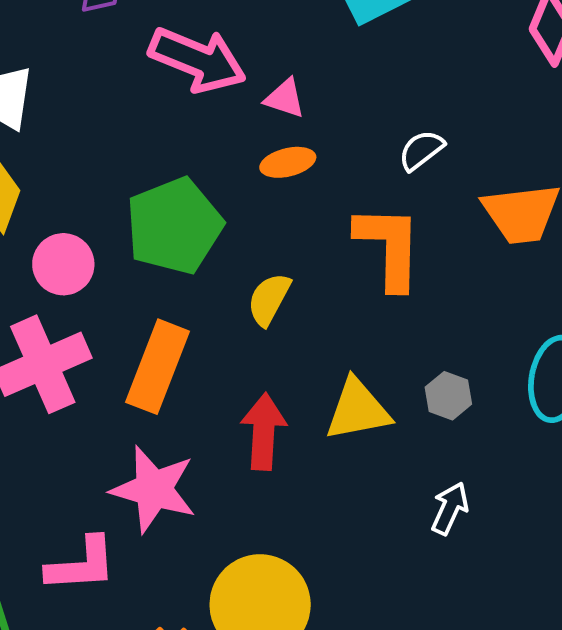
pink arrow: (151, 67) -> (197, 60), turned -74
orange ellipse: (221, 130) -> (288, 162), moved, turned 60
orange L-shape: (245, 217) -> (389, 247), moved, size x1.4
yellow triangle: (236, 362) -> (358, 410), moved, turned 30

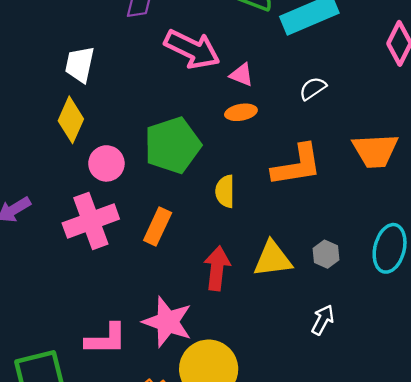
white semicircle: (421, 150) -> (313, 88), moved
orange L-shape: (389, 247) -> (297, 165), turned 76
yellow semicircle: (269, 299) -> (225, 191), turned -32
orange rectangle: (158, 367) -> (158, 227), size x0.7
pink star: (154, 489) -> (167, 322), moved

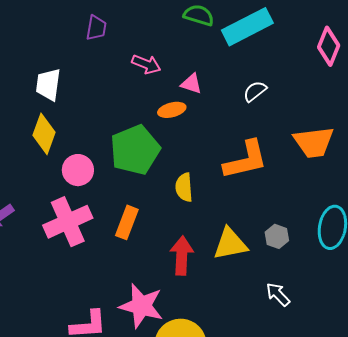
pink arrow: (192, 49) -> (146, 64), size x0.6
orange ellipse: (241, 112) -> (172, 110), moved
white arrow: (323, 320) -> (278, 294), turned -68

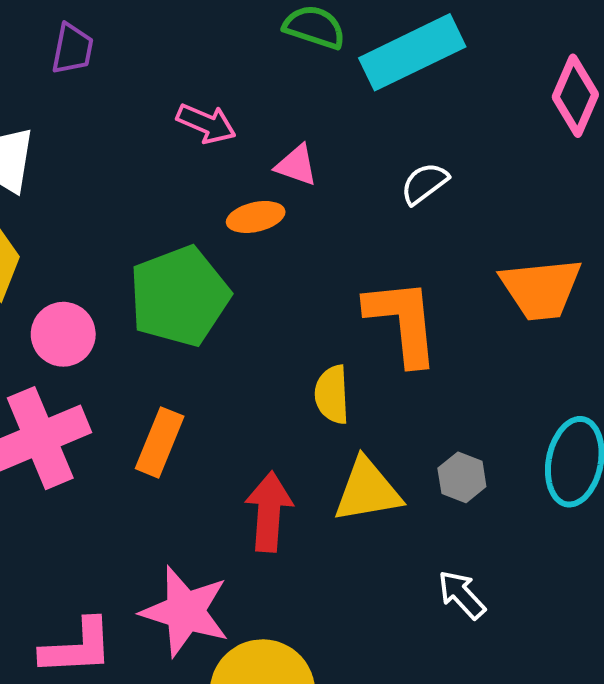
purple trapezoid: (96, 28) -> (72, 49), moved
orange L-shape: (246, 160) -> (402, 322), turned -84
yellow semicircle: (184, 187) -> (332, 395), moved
* * *
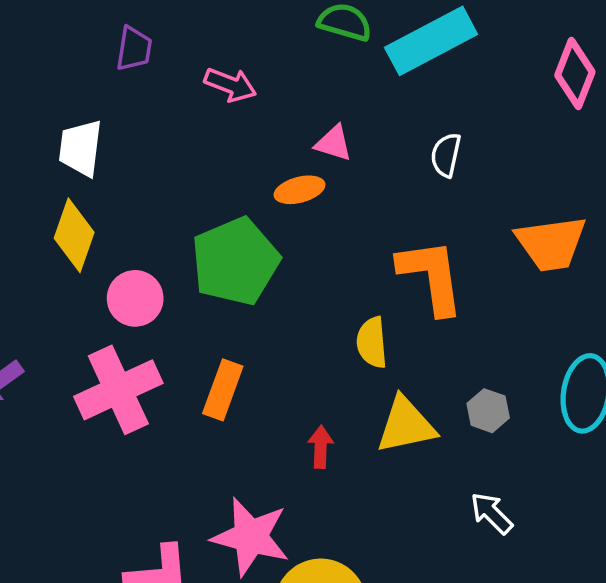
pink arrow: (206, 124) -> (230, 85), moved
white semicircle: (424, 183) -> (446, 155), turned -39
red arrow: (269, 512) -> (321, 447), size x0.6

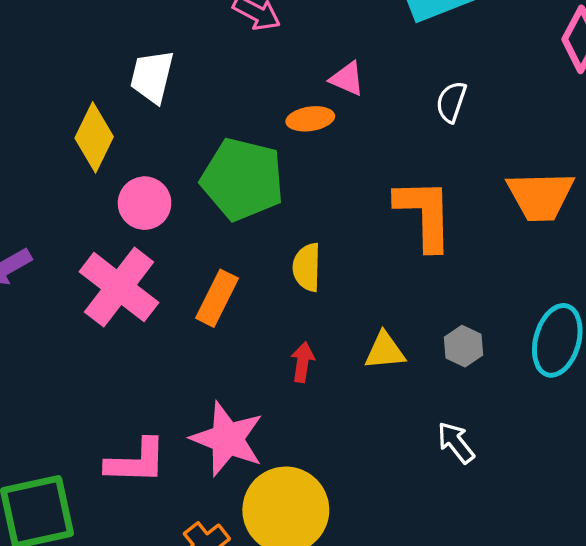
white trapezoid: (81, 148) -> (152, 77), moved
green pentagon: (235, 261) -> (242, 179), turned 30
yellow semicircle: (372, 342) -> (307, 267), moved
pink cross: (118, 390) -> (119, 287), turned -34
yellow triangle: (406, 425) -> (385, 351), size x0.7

Task to complete ->
Each line of the data that contains "white" belongs in the answer.

Answer to this exercise ->
white semicircle: (421, 150) -> (313, 88), moved
white arrow: (323, 320) -> (278, 294), turned -68
white semicircle: (424, 183) -> (446, 155), turned -39
white trapezoid: (81, 148) -> (152, 77), moved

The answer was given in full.